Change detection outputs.
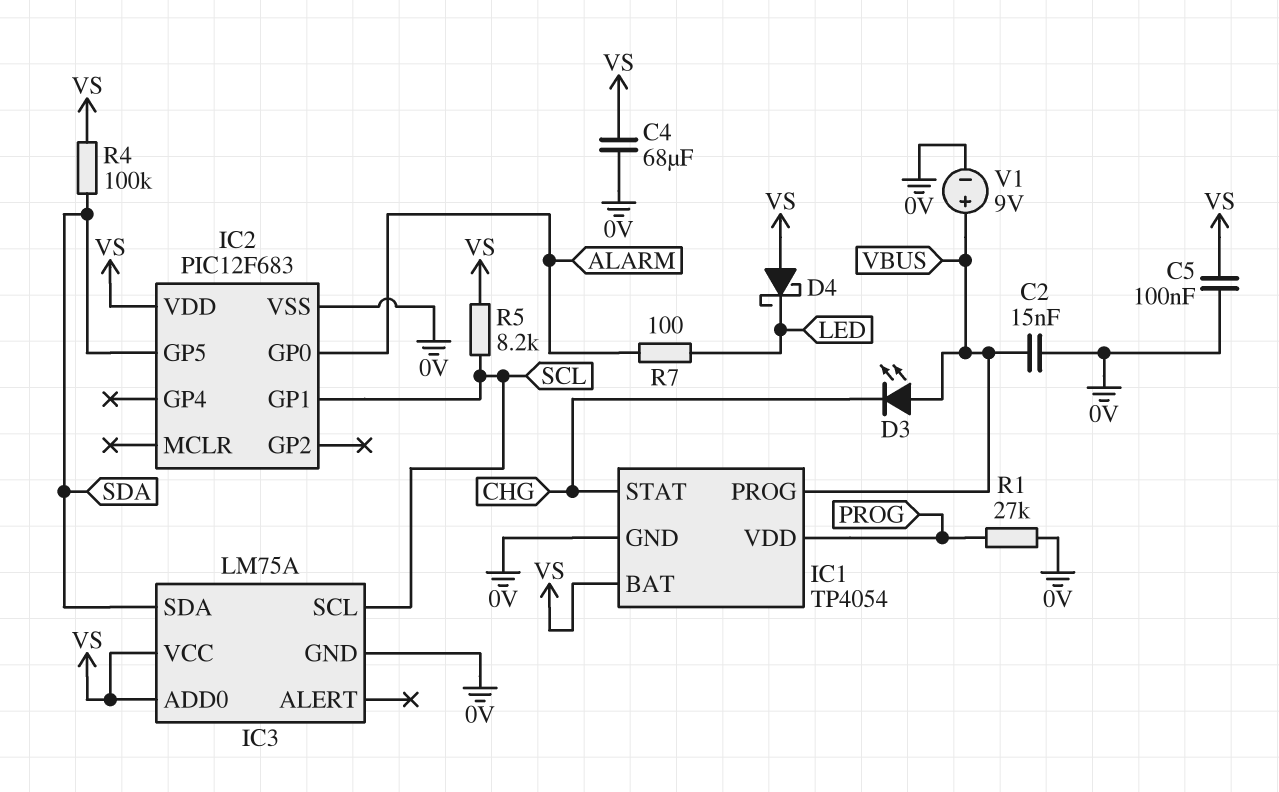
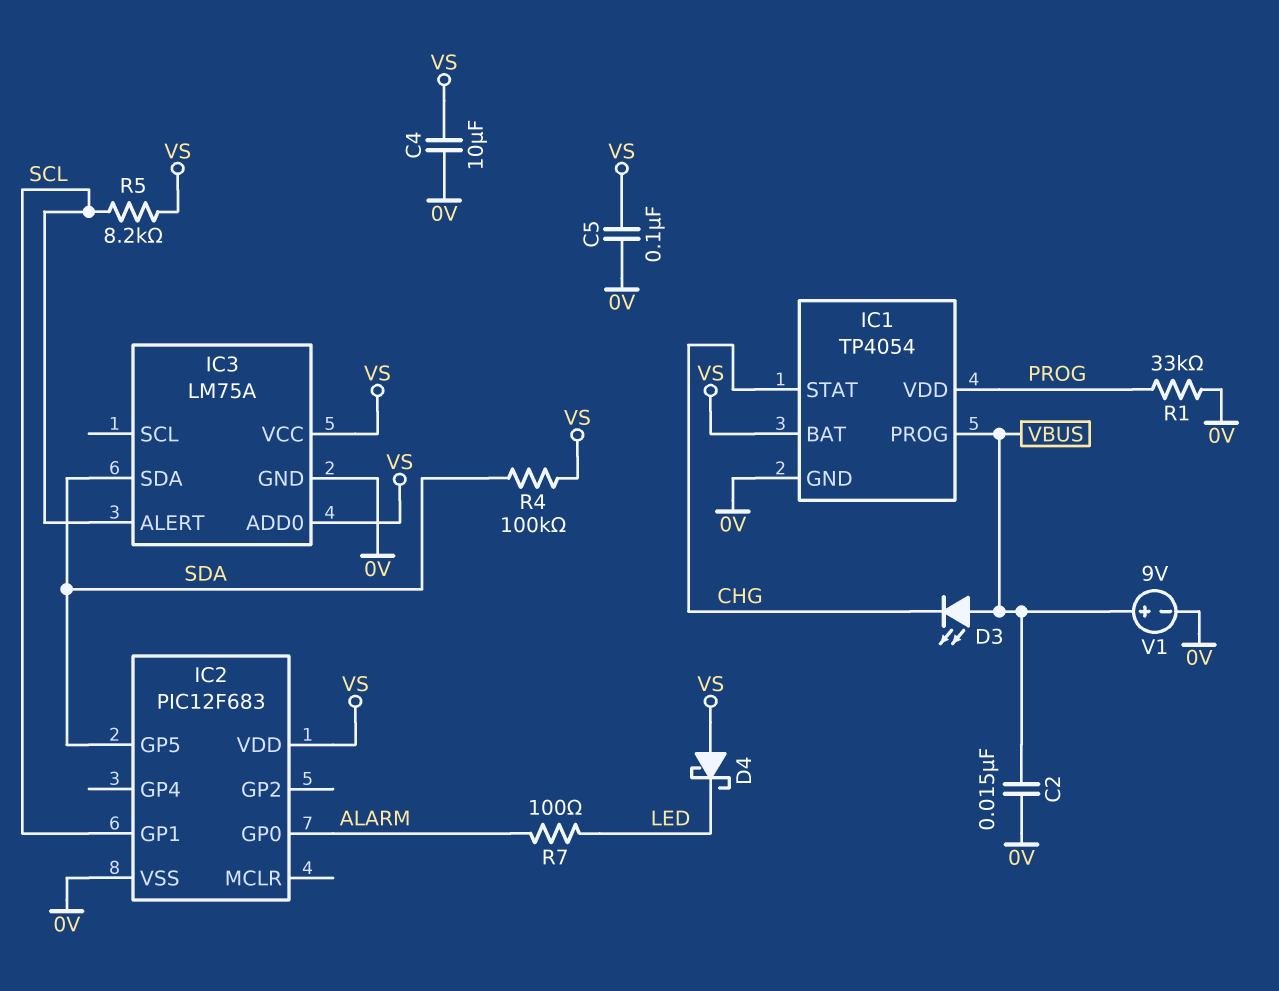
C4: 68uF (0V, VS) -> 10uF (0V, VS)
IC3 pin ALERT: none -> SCL
IC3 pin SCL: SCL -> none
R1: 27k (0V, PROG) -> 33k (0V, PROG)

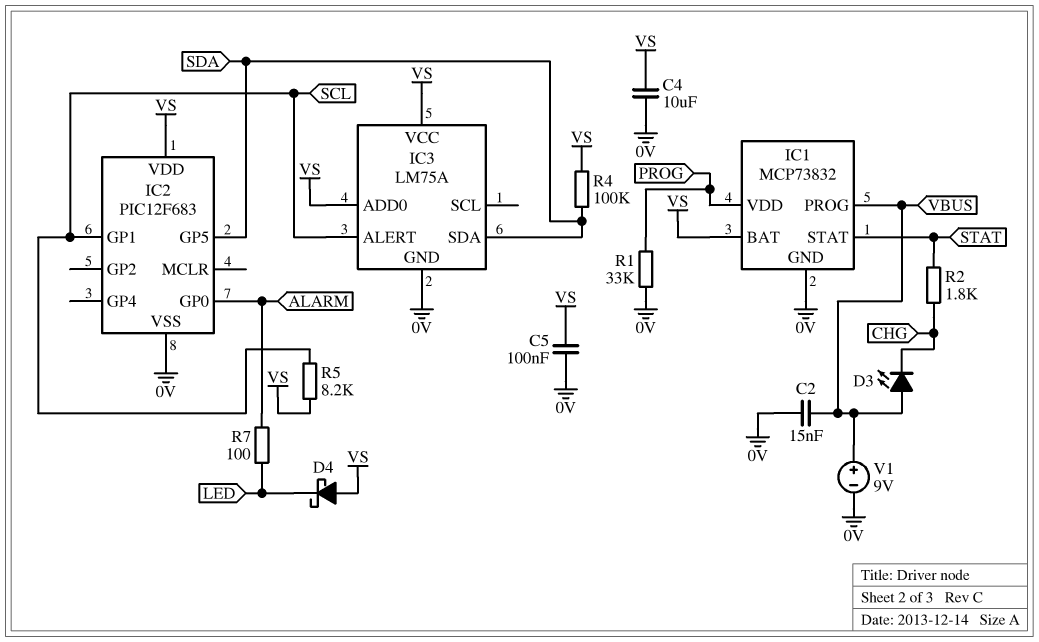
IC1: TP4054 -> MCP73832
IC1 pin STAT: CHG -> STAT
R2: none -> 1.8k (CHG, STAT)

Task item.
Since the pictures don't belong in the copy, copy only the rest of the entries above exactly.

Result below.
C4: 68uF (0V, VS) -> 10uF (0V, VS)
IC3 pin ALERT: none -> SCL
IC3 pin SCL: SCL -> none
R1: 27k (0V, PROG) -> 33k (0V, PROG)

IC1: TP4054 -> MCP73832
IC1 pin STAT: CHG -> STAT
R2: none -> 1.8k (CHG, STAT)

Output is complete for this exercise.